+++ SUPPLIED DATA +++

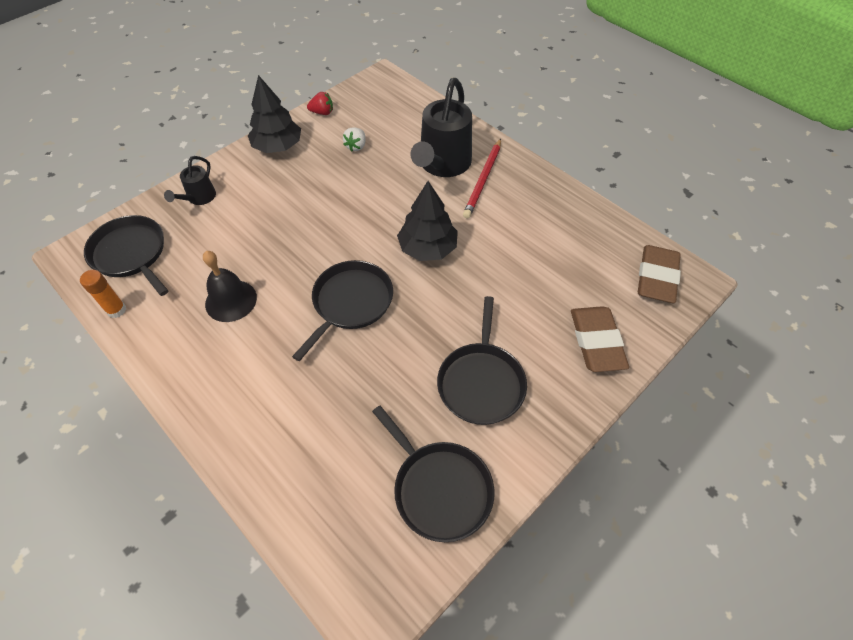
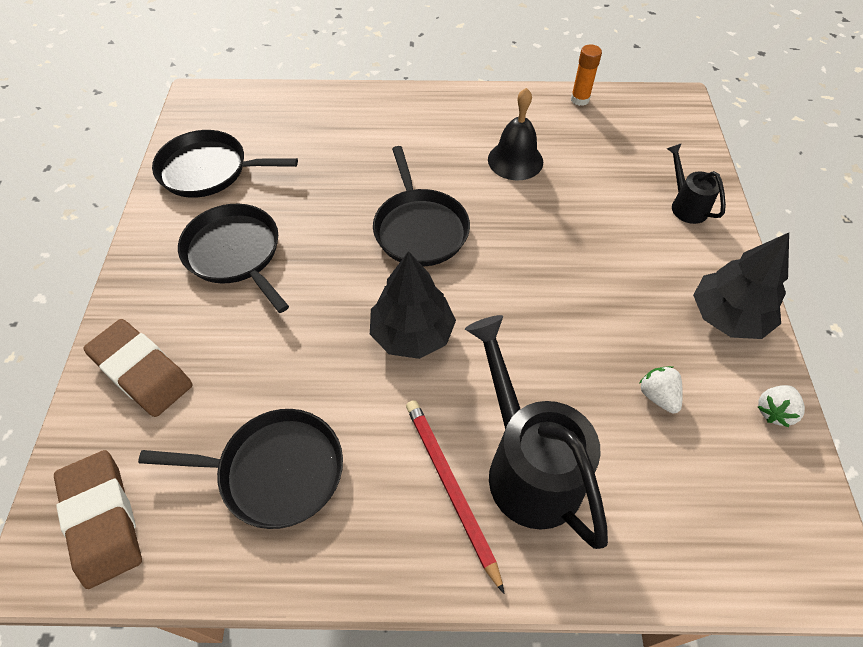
camera: 135 degrees right, 0 degrees up
black pan [84,215,168,296] -> black pan moved to [138,409,343,529]
red strawberry [307,92,333,115] -> white strawberry [758,385,805,427]

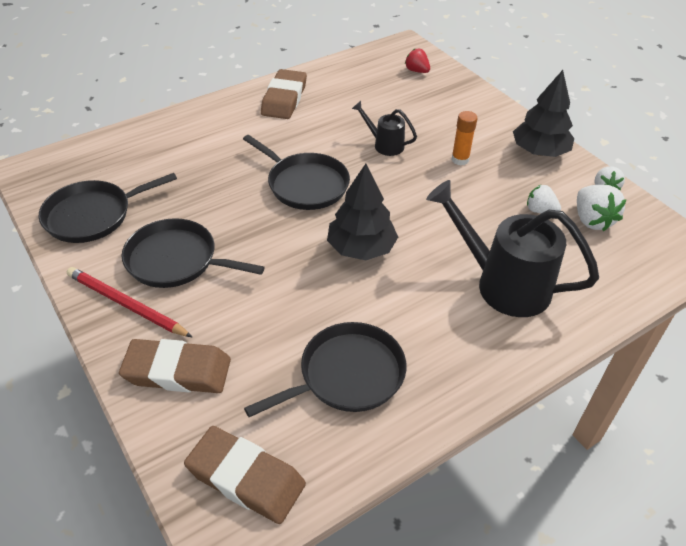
camera: 35 degrees left, 10 degrees down
red pencil [406,400,504,594] -> red pencil moved to [67,267,192,337]
black bell [488,88,543,180] -> none
orange glue stick [571,45,602,106] -> orange glue stick moved to [451,111,478,165]
black watering can [667,143,726,224] -> black watering can moved to [352,101,417,156]
none -> brown eraser [261,69,307,119]
none -> red strawberry [405,49,430,73]
none -> white strawberry [577,185,627,231]

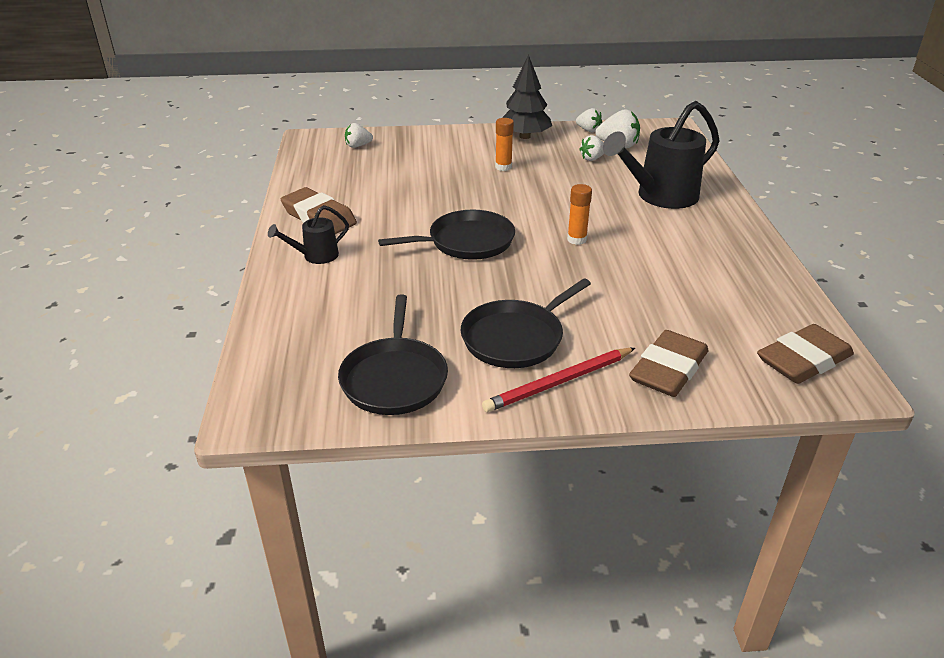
camera: 60 degrees left, 10 degrees down
black pan [244,322,406,417] -> none
black tree [327,164,398,260] -> orange glue stick [567,184,592,245]
black watering can [352,101,417,156] -> black watering can moved to [268,205,349,264]
red strawberry [405,49,430,73] -> white strawberry [345,123,373,148]

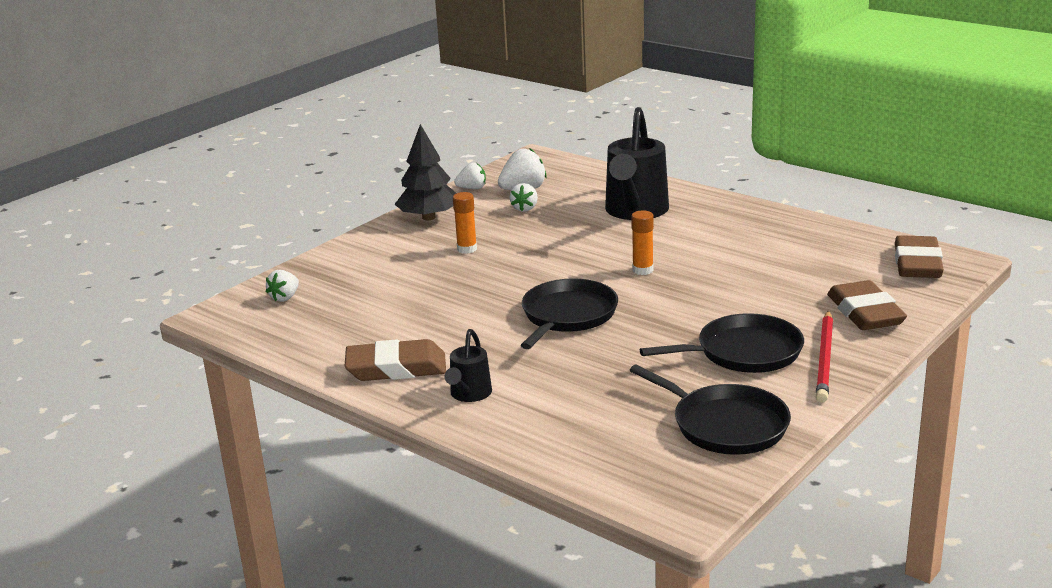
camera: 45 degrees left, 10 degrees down
black pan [461,278,591,368] -> black pan turned 105 degrees counterclockwise [640,313,804,373]

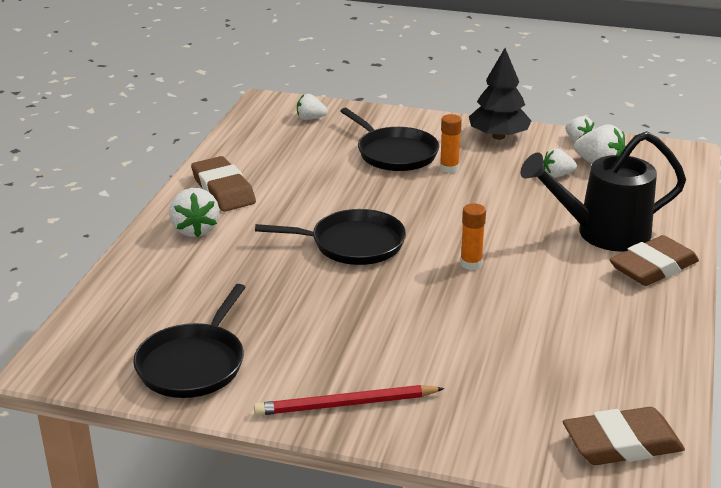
camera: 65 degrees right, 5 degrees up
black watering can [444,329,492,402] -> white strawberry [169,188,220,237]
black pan [640,313,804,373] -> black pan moved to [340,108,439,171]
brown eraser [827,280,907,330] -> brown eraser moved to [609,235,699,286]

+++

| EXERCISE GOAL |
Nothing but the lines from the one holding "red strawberry [307,92,333,115]" through the last line of the entries should be written out, exactly and inclusively, minus the pictures.

| SOLUTION |
red strawberry [307,92,333,115] -> white strawberry [758,385,805,427]

camera: 35 degrees left, 10 degrees down
red pencil [406,400,504,594] -> red pencil moved to [67,267,192,337]
black bell [488,88,543,180] -> none
orange glue stick [571,45,602,106] -> orange glue stick moved to [451,111,478,165]
black watering can [667,143,726,224] -> black watering can moved to [352,101,417,156]
none -> brown eraser [261,69,307,119]
none -> red strawberry [405,49,430,73]
none -> white strawberry [577,185,627,231]

camera: 60 degrees left, 10 degrees down
black pan [244,322,406,417] -> none
black tree [327,164,398,260] -> orange glue stick [567,184,592,245]
black watering can [352,101,417,156] -> black watering can moved to [268,205,349,264]
red strawberry [405,49,430,73] -> white strawberry [345,123,373,148]

camera: 45 degrees left, 10 degrees down
black pan [461,278,591,368] -> black pan turned 105 degrees counterclockwise [640,313,804,373]

camera: 65 degrees right, 5 degrees up
black watering can [444,329,492,402] -> white strawberry [169,188,220,237]
black pan [640,313,804,373] -> black pan moved to [340,108,439,171]
brown eraser [827,280,907,330] -> brown eraser moved to [609,235,699,286]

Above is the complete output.